**Recorded data**
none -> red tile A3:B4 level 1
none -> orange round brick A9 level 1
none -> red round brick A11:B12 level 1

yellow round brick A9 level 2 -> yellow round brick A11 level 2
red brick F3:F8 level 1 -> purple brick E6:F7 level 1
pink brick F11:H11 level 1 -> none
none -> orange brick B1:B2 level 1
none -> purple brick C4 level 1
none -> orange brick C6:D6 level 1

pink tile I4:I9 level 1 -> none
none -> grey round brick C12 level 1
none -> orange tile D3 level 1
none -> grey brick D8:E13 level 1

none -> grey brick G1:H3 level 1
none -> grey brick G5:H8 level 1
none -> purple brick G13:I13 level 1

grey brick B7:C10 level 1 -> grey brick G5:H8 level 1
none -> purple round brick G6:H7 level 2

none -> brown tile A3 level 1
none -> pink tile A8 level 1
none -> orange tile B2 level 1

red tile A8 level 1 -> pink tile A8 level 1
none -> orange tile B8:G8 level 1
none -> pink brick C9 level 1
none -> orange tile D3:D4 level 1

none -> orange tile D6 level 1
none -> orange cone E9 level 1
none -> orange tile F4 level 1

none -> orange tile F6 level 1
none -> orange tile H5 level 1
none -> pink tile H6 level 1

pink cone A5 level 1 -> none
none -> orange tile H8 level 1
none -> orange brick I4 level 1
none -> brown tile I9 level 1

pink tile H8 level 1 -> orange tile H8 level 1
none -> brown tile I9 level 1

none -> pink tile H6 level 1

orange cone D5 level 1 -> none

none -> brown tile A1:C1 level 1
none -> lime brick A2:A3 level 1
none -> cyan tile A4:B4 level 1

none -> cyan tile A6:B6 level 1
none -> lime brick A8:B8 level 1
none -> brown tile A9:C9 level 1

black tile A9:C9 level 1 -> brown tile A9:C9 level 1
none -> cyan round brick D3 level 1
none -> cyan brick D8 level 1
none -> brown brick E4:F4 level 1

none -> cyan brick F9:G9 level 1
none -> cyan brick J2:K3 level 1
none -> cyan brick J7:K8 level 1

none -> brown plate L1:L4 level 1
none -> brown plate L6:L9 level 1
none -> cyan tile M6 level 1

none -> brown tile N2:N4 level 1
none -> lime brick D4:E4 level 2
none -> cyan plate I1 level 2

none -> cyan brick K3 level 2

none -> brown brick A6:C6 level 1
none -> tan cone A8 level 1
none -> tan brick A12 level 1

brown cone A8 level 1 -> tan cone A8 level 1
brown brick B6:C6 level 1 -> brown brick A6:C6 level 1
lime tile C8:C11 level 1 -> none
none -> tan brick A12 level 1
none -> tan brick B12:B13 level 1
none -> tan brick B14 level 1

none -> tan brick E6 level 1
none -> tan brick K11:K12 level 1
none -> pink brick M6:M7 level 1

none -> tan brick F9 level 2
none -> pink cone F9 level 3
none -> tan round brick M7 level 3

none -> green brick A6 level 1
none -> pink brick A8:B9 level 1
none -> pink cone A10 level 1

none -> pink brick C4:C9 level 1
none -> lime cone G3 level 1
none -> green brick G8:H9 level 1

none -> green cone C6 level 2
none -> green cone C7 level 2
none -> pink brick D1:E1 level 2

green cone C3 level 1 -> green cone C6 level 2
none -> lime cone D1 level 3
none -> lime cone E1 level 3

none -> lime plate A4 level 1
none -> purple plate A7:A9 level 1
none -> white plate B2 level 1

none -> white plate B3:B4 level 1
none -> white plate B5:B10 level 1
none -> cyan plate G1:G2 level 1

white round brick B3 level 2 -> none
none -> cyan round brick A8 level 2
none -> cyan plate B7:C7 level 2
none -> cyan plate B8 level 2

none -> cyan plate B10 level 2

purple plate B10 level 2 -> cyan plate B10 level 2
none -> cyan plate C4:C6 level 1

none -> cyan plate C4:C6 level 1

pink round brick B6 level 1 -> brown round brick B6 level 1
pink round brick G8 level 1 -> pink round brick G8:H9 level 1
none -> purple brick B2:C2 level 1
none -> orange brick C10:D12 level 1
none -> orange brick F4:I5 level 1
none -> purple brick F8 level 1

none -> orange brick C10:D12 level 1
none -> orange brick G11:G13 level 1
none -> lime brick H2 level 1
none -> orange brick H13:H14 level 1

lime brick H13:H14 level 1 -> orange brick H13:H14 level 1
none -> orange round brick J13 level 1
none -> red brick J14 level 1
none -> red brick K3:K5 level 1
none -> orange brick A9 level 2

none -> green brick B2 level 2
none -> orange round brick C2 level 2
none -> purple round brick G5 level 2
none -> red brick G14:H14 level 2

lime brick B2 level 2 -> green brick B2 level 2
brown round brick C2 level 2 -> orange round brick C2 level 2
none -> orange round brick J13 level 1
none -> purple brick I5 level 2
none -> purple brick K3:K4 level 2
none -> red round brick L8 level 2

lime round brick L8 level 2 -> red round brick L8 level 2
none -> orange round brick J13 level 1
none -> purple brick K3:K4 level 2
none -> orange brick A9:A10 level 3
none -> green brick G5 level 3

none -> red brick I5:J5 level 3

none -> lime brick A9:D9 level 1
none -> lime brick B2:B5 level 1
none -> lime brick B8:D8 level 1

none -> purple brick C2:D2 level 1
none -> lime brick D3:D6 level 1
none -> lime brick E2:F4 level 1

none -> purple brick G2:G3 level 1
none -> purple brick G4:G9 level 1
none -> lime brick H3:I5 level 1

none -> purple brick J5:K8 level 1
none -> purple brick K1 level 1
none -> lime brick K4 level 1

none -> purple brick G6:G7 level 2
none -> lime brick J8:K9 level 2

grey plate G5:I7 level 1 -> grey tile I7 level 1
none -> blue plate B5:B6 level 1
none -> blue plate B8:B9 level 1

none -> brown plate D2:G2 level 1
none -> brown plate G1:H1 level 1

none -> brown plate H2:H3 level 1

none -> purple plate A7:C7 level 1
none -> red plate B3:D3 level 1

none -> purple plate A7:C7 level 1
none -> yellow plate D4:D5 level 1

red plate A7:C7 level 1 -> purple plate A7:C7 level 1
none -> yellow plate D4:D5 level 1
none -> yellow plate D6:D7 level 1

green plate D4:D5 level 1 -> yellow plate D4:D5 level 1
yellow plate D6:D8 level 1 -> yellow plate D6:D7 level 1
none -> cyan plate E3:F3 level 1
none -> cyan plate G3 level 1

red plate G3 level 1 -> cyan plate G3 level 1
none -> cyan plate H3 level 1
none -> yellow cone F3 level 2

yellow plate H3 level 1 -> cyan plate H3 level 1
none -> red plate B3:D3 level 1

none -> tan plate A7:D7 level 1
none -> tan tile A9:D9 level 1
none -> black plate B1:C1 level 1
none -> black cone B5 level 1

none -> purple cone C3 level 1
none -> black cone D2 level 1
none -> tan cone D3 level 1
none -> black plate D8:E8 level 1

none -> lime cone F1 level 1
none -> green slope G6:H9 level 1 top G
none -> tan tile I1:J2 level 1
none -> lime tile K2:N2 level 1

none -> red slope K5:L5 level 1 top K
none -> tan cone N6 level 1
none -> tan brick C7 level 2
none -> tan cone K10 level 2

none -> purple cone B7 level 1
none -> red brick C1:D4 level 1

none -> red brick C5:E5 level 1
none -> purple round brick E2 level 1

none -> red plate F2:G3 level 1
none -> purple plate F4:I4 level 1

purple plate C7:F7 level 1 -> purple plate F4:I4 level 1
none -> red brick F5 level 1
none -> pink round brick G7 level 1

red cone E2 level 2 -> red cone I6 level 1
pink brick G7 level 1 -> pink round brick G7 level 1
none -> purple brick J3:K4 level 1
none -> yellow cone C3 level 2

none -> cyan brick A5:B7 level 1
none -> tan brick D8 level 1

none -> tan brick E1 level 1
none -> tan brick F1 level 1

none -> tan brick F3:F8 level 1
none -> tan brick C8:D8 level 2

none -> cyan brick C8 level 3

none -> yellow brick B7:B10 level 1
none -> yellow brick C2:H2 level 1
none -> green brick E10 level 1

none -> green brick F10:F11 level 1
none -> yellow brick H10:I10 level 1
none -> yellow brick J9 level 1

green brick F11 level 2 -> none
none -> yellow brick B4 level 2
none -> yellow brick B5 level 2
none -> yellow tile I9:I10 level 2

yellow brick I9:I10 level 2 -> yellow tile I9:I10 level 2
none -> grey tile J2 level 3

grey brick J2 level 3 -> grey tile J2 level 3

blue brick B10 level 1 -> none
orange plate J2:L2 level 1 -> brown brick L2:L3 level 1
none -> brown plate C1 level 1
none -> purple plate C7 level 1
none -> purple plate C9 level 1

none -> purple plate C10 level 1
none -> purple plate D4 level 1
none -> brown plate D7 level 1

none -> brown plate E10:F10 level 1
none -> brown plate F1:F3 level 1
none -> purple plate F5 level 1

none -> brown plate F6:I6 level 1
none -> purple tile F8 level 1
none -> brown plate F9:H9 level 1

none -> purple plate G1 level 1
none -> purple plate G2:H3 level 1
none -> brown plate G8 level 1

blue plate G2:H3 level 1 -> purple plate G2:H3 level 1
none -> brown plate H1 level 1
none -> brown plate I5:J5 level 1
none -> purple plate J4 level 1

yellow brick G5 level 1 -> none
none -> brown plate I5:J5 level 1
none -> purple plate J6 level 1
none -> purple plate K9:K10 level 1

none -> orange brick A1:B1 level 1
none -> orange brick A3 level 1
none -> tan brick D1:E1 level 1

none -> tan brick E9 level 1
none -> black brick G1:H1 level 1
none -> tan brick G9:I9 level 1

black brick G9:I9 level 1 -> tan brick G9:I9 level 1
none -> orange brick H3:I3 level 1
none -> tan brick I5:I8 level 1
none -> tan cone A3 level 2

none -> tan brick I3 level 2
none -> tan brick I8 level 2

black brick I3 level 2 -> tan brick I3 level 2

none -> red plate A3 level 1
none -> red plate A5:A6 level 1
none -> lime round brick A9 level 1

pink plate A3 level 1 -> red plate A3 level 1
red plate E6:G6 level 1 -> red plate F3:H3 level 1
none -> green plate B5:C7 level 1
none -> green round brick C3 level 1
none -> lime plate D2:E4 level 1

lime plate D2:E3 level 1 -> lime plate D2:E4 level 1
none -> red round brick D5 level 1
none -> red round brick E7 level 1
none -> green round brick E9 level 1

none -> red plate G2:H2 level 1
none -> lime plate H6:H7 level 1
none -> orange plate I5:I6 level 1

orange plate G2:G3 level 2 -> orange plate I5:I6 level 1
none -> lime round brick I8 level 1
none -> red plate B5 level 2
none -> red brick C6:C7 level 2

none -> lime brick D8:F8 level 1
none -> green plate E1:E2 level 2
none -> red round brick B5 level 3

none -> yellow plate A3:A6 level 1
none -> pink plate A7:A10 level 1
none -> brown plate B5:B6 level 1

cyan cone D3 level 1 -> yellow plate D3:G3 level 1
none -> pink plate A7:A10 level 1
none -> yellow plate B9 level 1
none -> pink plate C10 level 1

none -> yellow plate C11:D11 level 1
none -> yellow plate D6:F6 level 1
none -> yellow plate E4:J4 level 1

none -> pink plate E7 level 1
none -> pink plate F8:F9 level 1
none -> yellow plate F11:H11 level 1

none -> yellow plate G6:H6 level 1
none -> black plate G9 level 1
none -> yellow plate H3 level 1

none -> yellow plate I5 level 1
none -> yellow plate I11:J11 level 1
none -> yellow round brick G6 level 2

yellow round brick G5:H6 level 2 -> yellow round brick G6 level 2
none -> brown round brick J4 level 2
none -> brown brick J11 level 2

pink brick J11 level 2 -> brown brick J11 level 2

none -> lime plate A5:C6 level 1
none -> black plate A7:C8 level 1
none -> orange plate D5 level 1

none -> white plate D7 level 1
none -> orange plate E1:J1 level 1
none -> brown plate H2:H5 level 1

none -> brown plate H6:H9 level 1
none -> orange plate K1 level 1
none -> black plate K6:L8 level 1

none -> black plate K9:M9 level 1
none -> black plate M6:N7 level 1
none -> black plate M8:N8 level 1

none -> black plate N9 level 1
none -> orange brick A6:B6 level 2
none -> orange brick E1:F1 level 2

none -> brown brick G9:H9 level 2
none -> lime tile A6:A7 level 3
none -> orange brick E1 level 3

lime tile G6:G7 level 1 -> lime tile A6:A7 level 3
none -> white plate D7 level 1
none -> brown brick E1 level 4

**Your goal**
Could you state how many lines above include the word "blue"? Reply with that number alone.

**Output of the exercise**
4